**Recorded data**

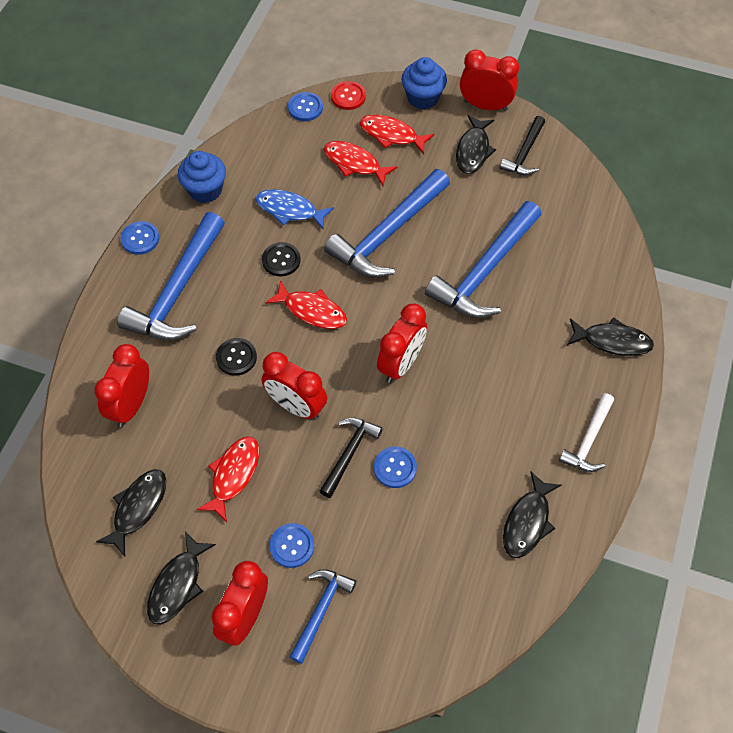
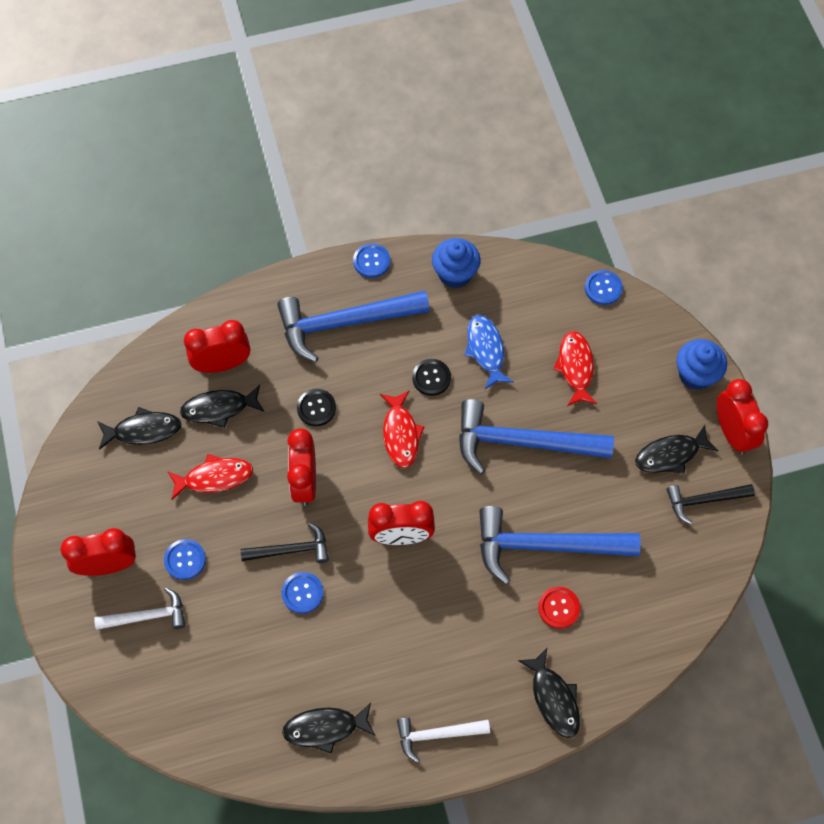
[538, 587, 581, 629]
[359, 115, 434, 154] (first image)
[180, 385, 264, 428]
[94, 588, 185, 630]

**Goal of the exercise**
Output all the data, exactly, without images.

**Output of the exercise**
[538, 587, 581, 629]
[359, 115, 434, 154] (first image)
[180, 385, 264, 428]
[94, 588, 185, 630]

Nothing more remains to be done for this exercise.